■ **Problem to work on**: Your reply should be the records below, duplicated exactly, with any picture removed.

Object matching data:
──────

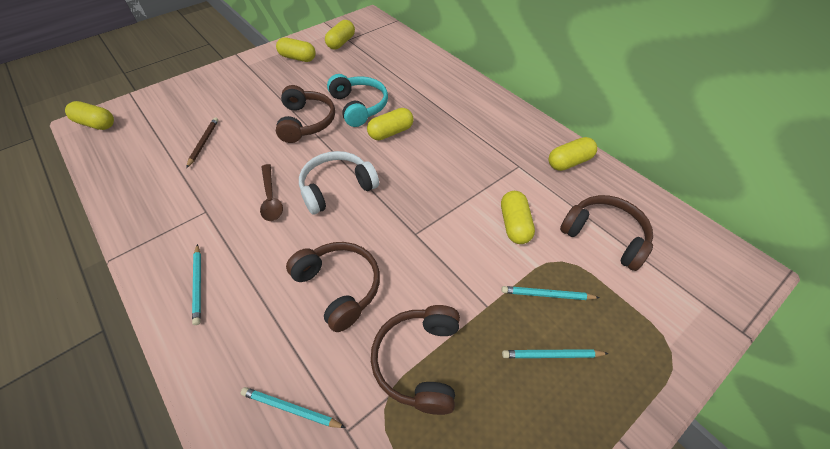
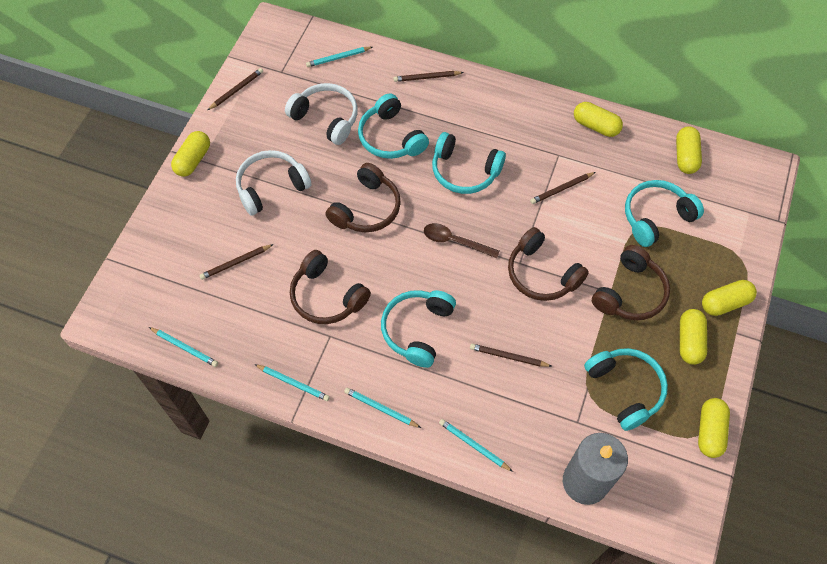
brown pencil: 1 -> 5
grey candle: 0 -> 1
turquoise headphones: 1 -> 5
turquoise pencil: 4 -> 5
white headphones: 1 -> 2

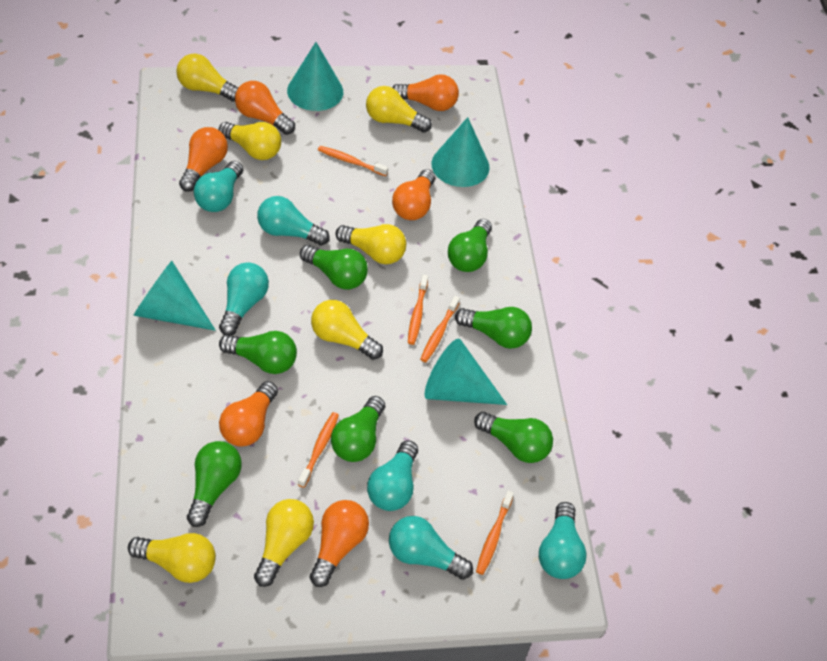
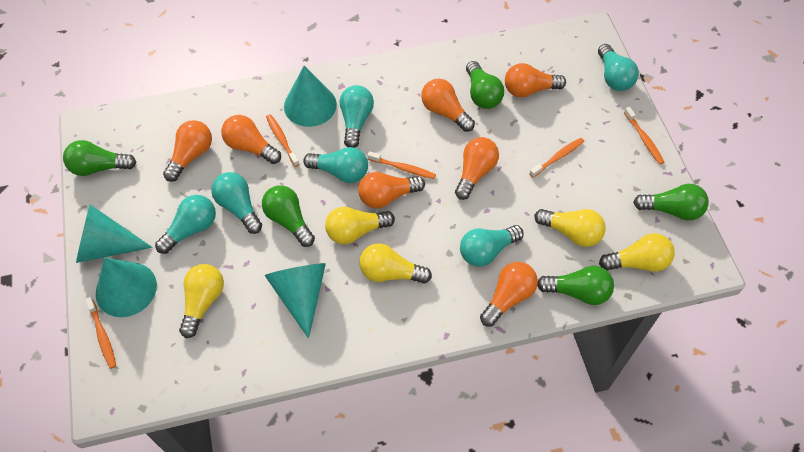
green light bulb: 7 -> 5
orange light bulb: 6 -> 7
yellow light bulb: 7 -> 5

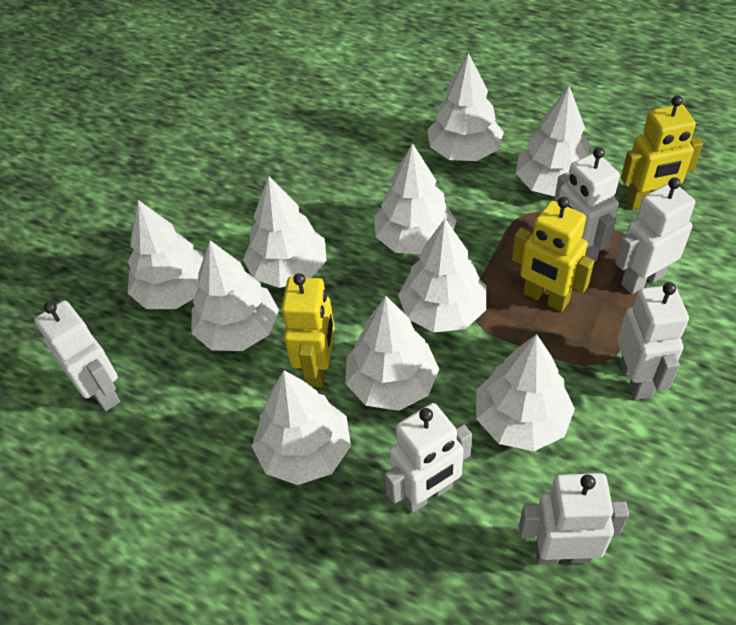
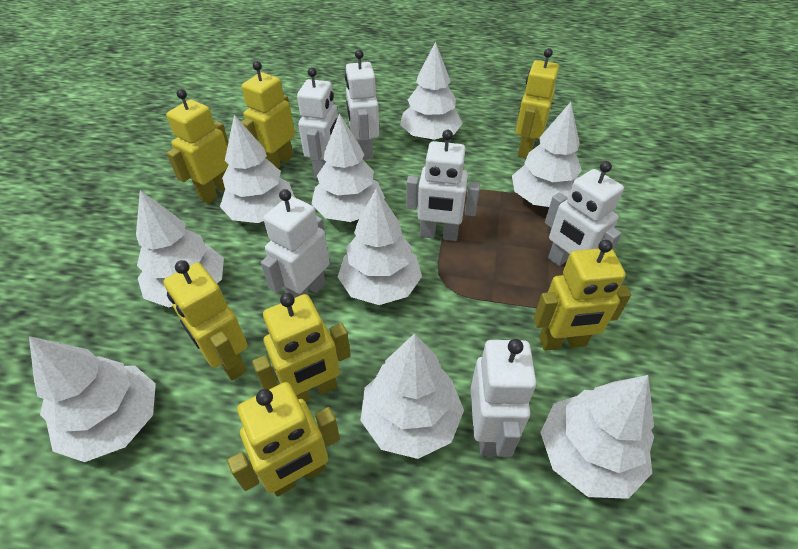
white tree: 10 -> 9
yellow robot: 3 -> 7

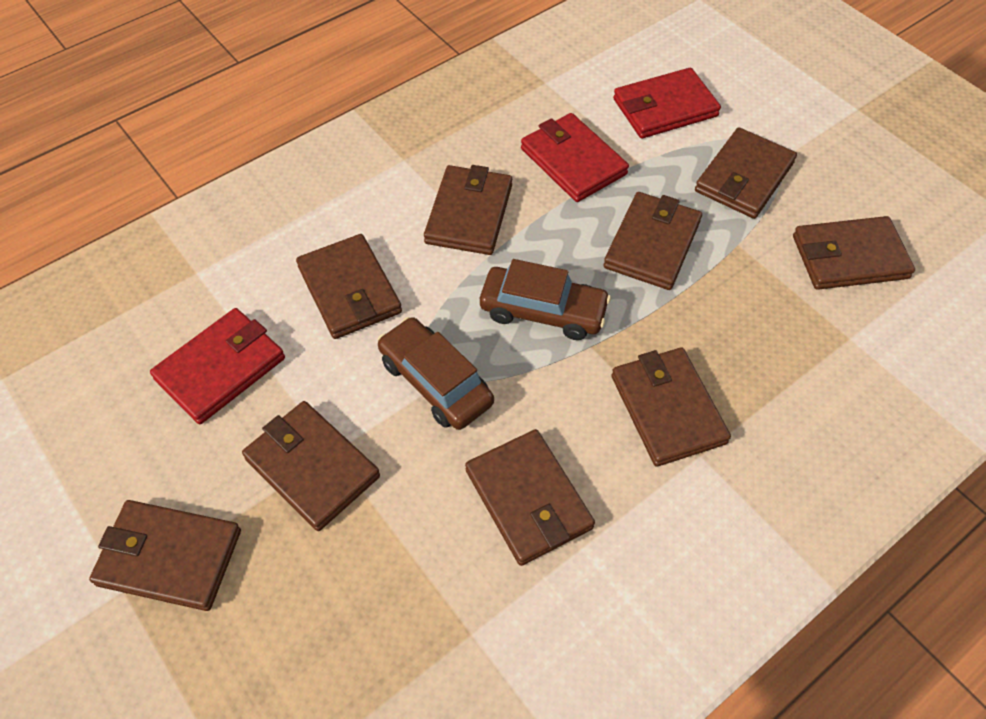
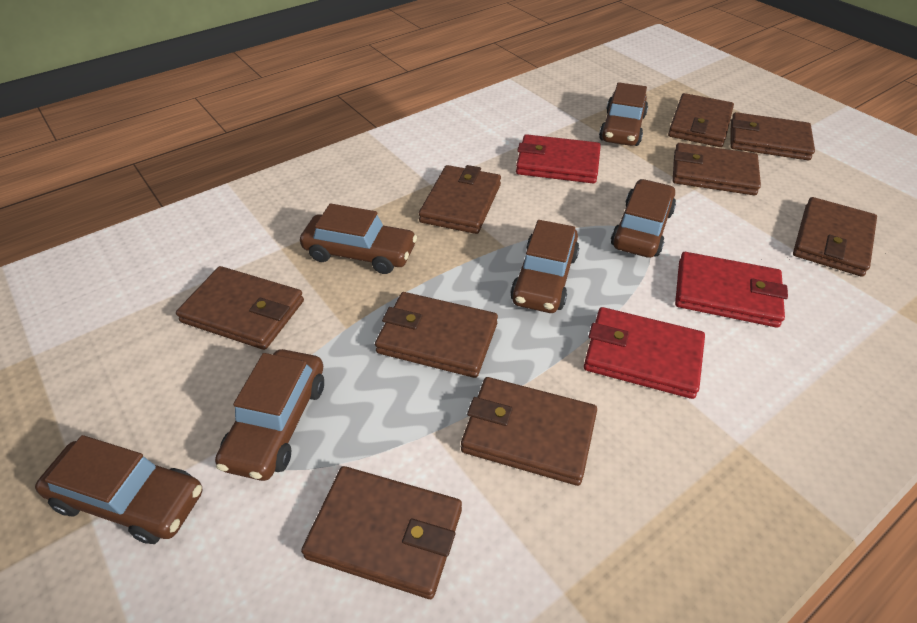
brown car: 2 -> 6

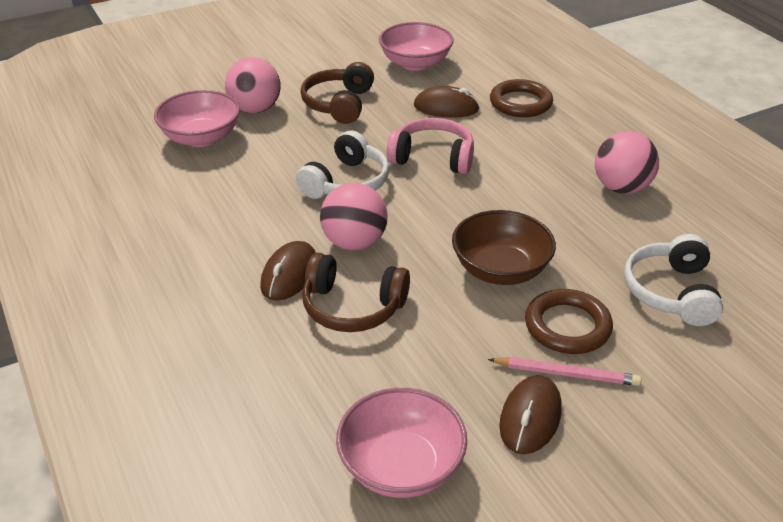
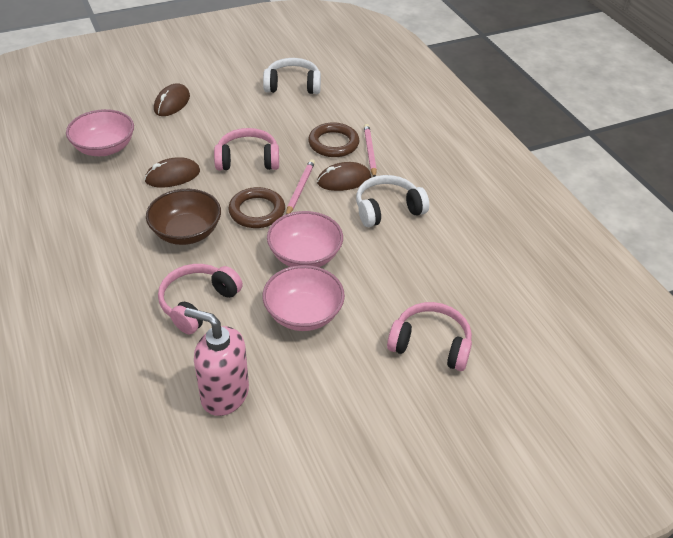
brown headphones: 2 -> 0
pink ball: 3 -> 0
pink headphones: 1 -> 3
pink pencil: 1 -> 2
pink soap dispenser: 0 -> 1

──────

■ **Exercise answer**:
brown pencil: 1 -> 5
grey candle: 0 -> 1
turquoise headphones: 1 -> 5
turquoise pencil: 4 -> 5
white headphones: 1 -> 2

green light bulb: 7 -> 5
orange light bulb: 6 -> 7
yellow light bulb: 7 -> 5

white tree: 10 -> 9
yellow robot: 3 -> 7

brown car: 2 -> 6

brown headphones: 2 -> 0
pink ball: 3 -> 0
pink headphones: 1 -> 3
pink pencil: 1 -> 2
pink soap dispenser: 0 -> 1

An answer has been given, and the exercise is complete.